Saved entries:
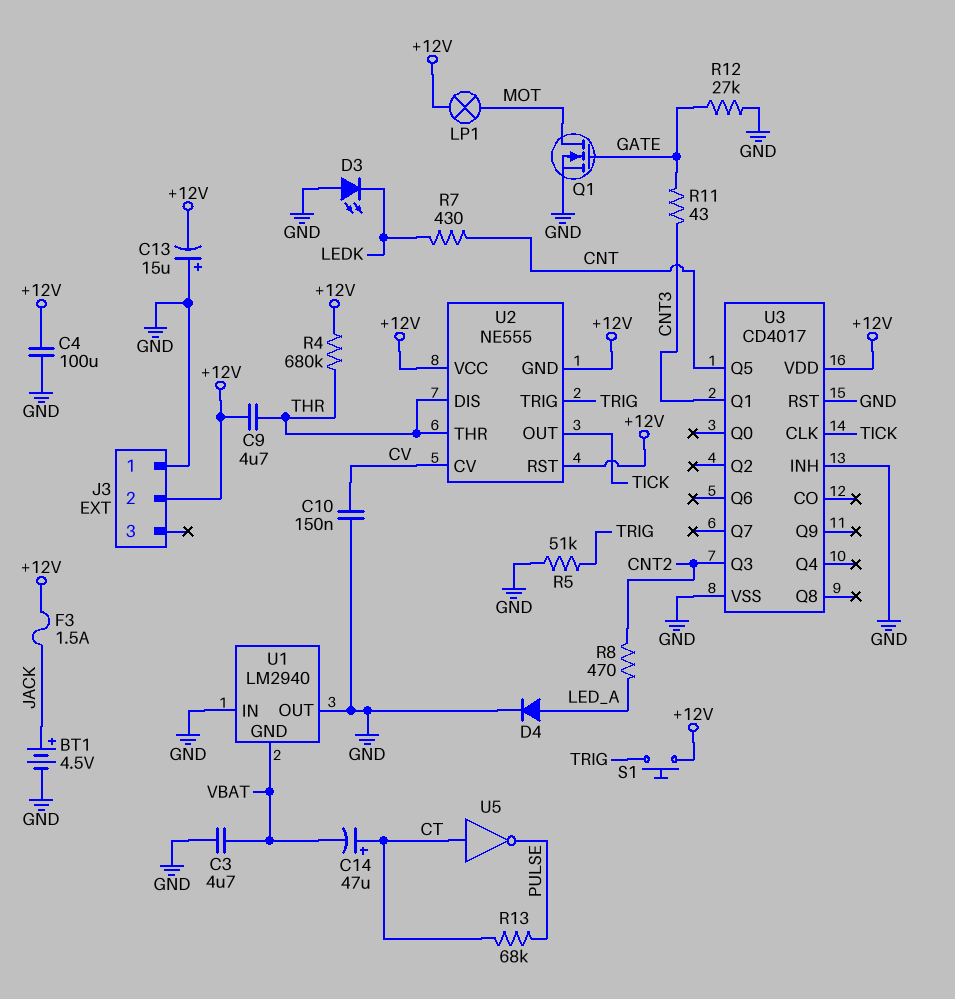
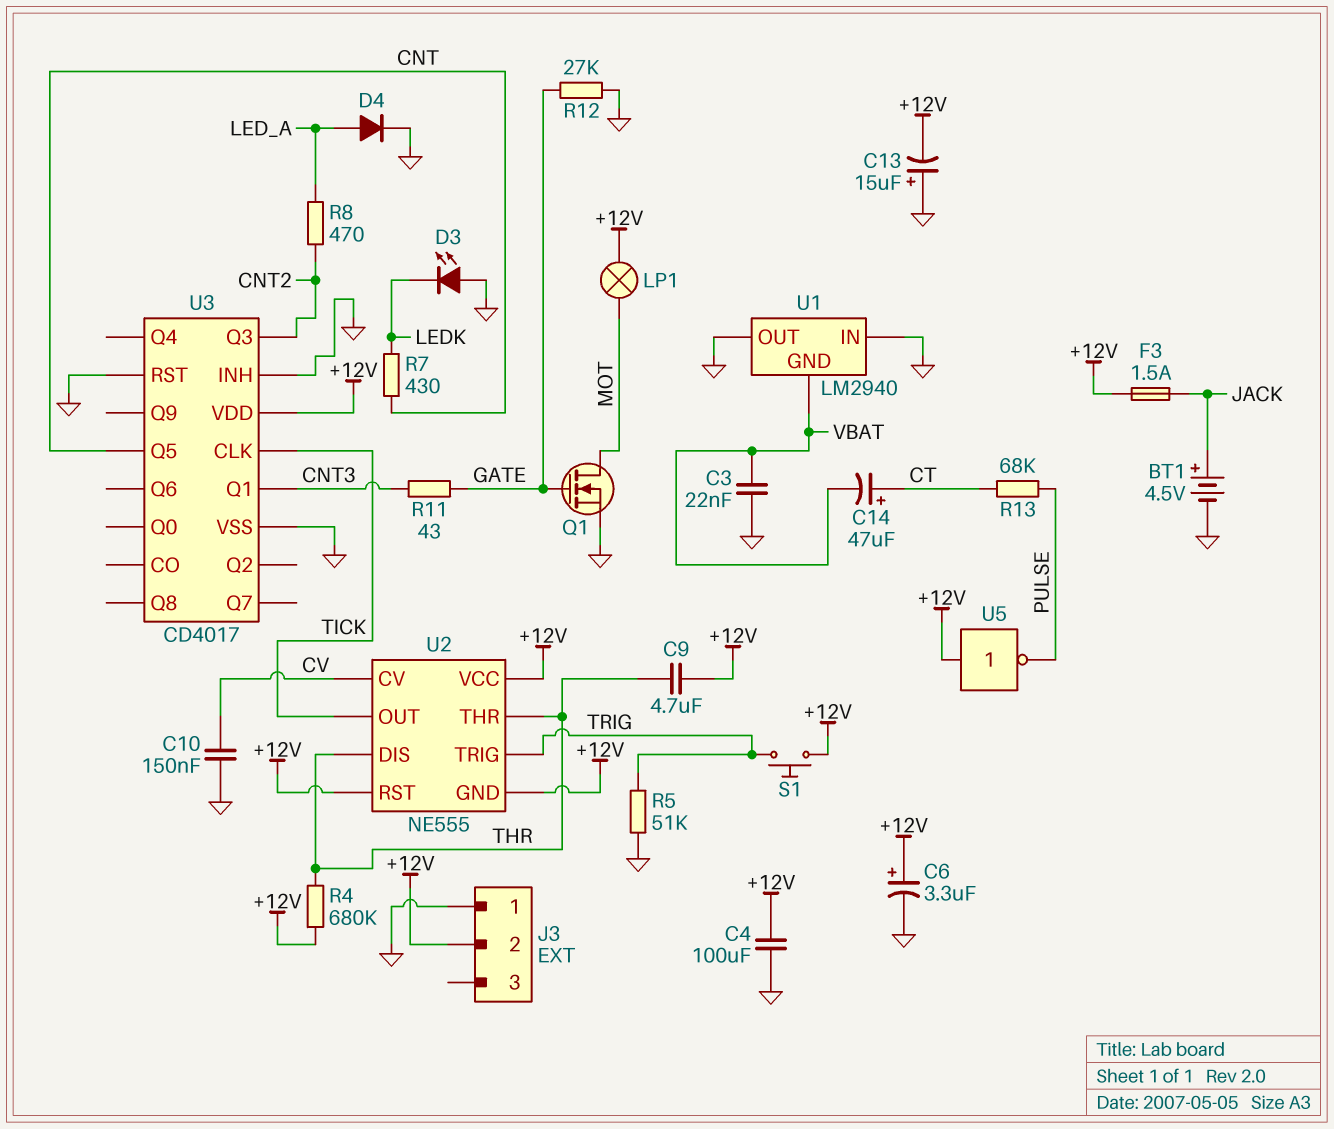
C3: 4.7uF (GND, VBAT) -> 22nF (GND, VBAT)
C6: none -> 3.3uF (plus +12V, minus GND)
U5: NOT (in CT, out PULSE) -> NOT (in +12V, out PULSE)

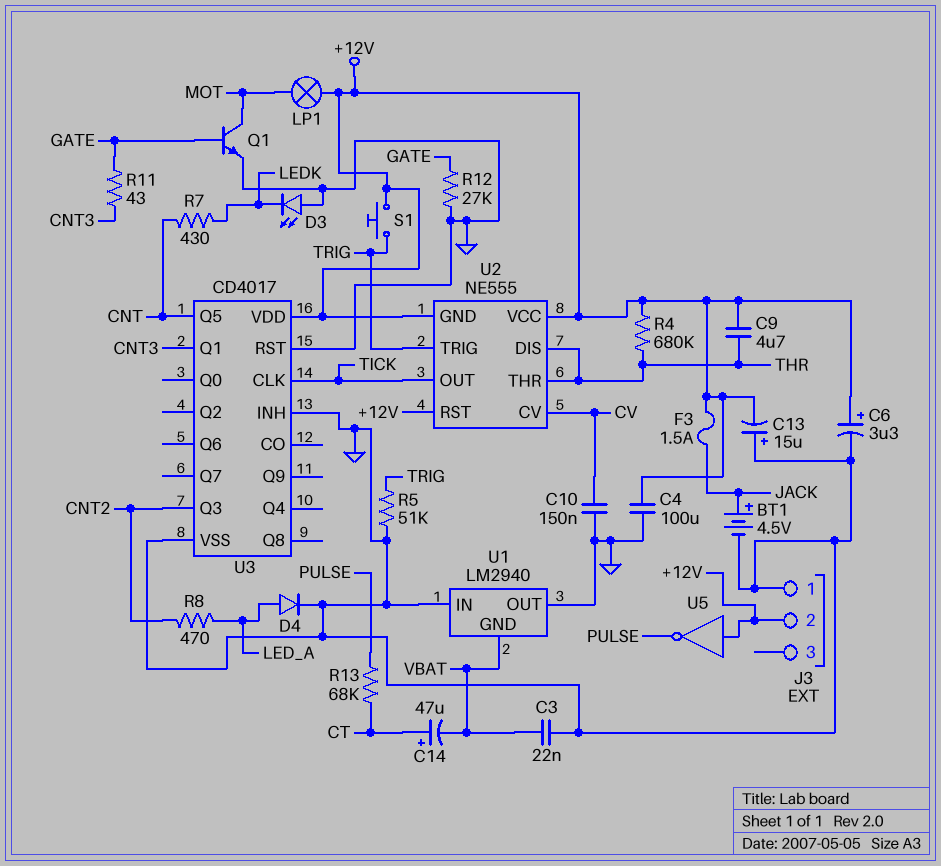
Q1: NMOS (G GATE, D MOT, S GND) -> NPN (B GATE, C MOT, E GND)

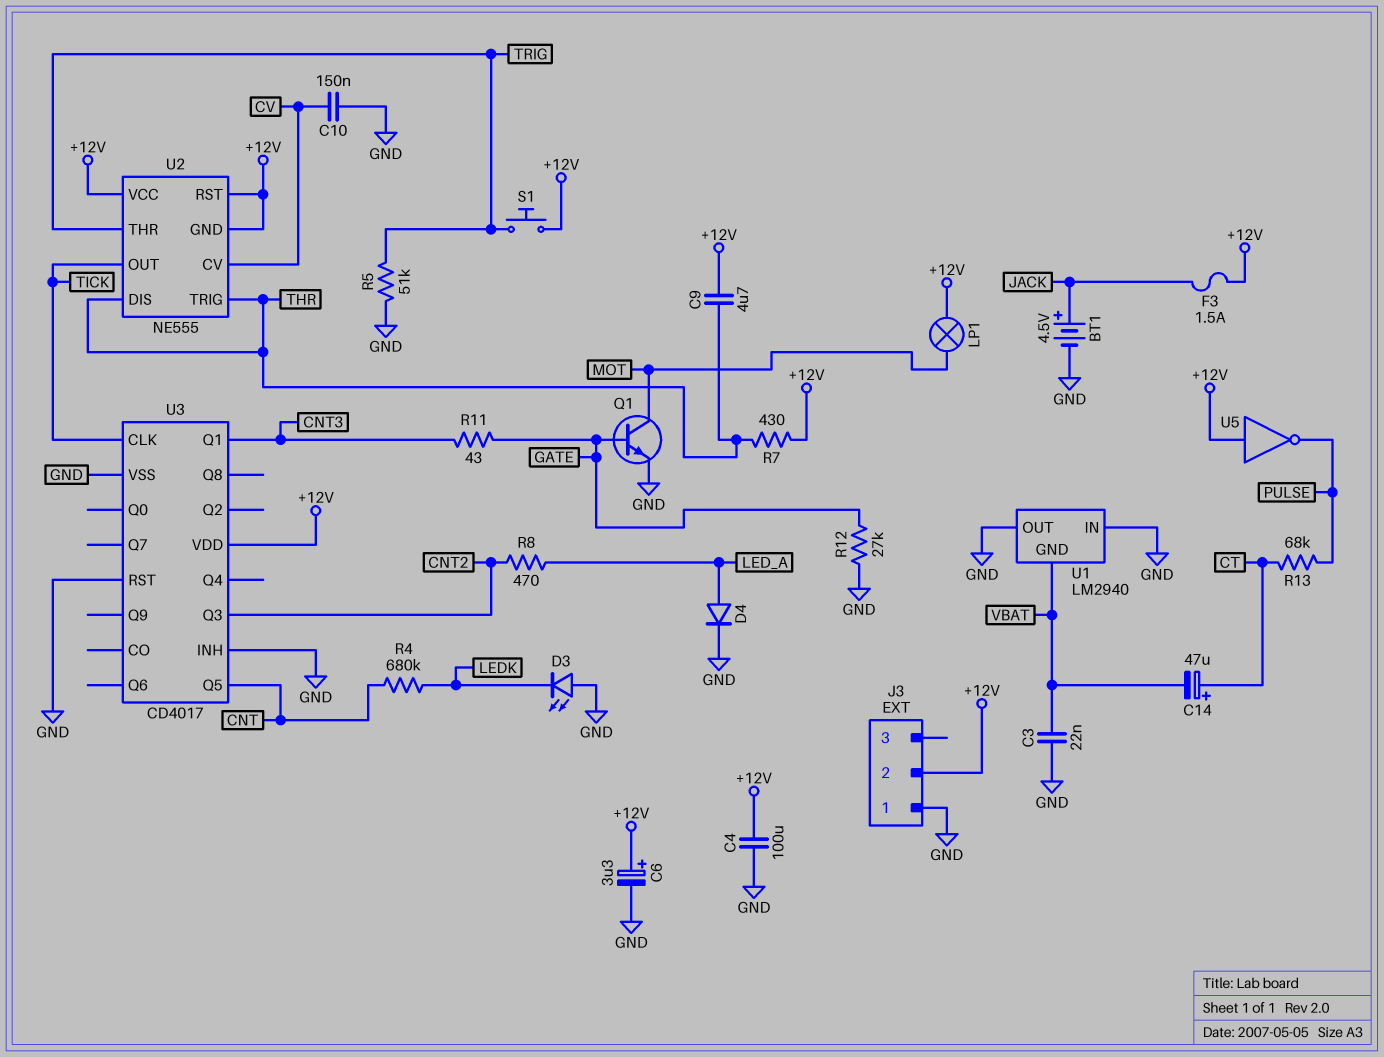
C13: 15uF (plus GND, minus +12V) -> none
R4: 680k (+12V, THR) -> 680k (CNT, LEDK)
R7: 430 (CNT, LEDK) -> 430 (+12V, THR)
U2 pin THR: THR -> TRIG
U2 pin TRIG: TRIG -> THR

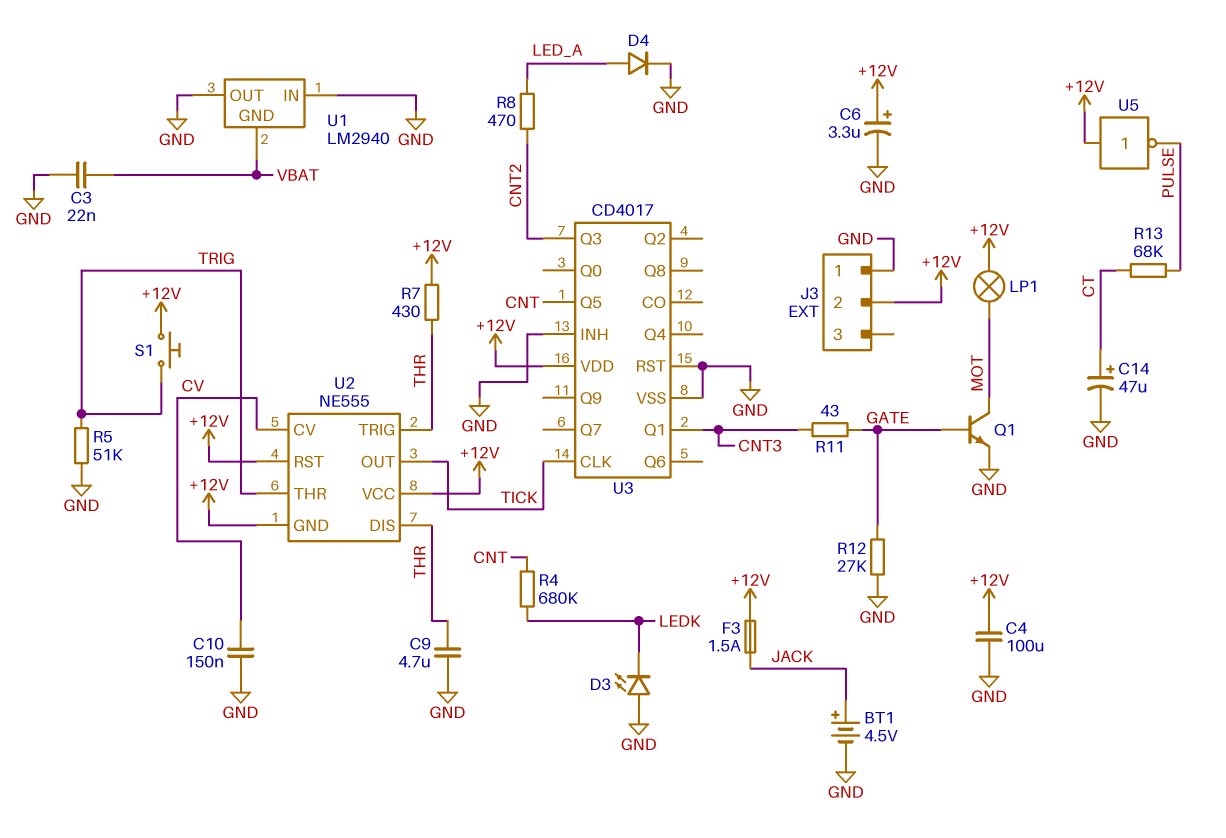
C9: 4.7uF (+12V, THR) -> 4.7uF (GND, THR)
C14: 47uF (plus CT, minus VBAT) -> 47uF (plus CT, minus GND)

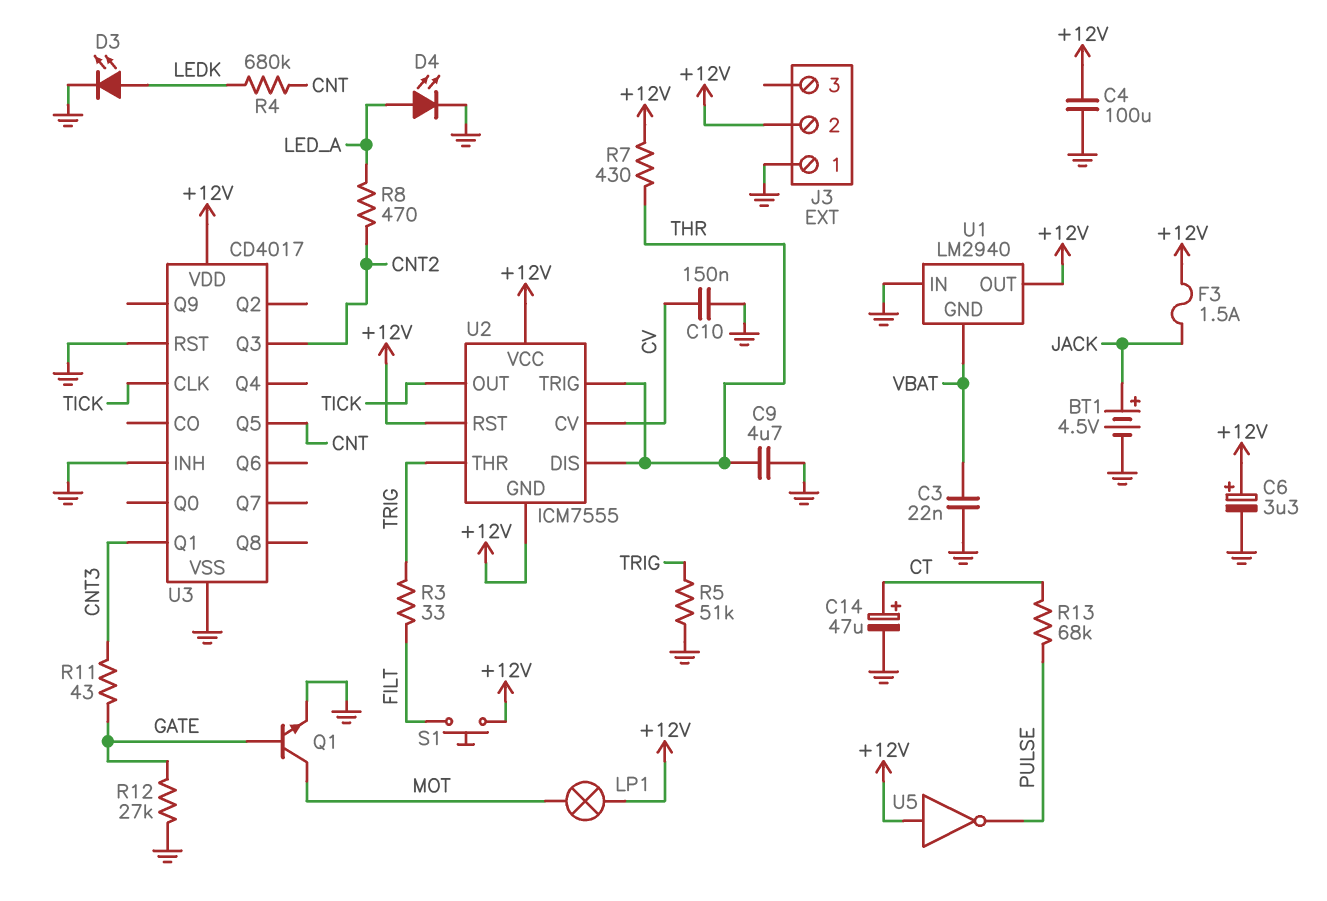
D3: LED (A GND, K LEDK) -> LED (A LEDK, K GND)
D4: diode (A LED_A, K GND) -> LED (A LED_A, K GND)
R3: none -> 33 (FILT, TRIG)
S1: button (+12V, TRIG) -> button (+12V, FILT)
U1 pin OUT: GND -> +12V
U2: NE555 -> ICM7555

- TASK REQUIREMENTS
Nothing in the entries above should change when they are printed again, except that the pictures are dropped.

- ANSWER
C3: 4.7uF (GND, VBAT) -> 22nF (GND, VBAT)
C6: none -> 3.3uF (plus +12V, minus GND)
U5: NOT (in CT, out PULSE) -> NOT (in +12V, out PULSE)

Q1: NMOS (G GATE, D MOT, S GND) -> NPN (B GATE, C MOT, E GND)

C13: 15uF (plus GND, minus +12V) -> none
R4: 680k (+12V, THR) -> 680k (CNT, LEDK)
R7: 430 (CNT, LEDK) -> 430 (+12V, THR)
U2 pin THR: THR -> TRIG
U2 pin TRIG: TRIG -> THR

C9: 4.7uF (+12V, THR) -> 4.7uF (GND, THR)
C14: 47uF (plus CT, minus VBAT) -> 47uF (plus CT, minus GND)

D3: LED (A GND, K LEDK) -> LED (A LEDK, K GND)
D4: diode (A LED_A, K GND) -> LED (A LED_A, K GND)
R3: none -> 33 (FILT, TRIG)
S1: button (+12V, TRIG) -> button (+12V, FILT)
U1 pin OUT: GND -> +12V
U2: NE555 -> ICM7555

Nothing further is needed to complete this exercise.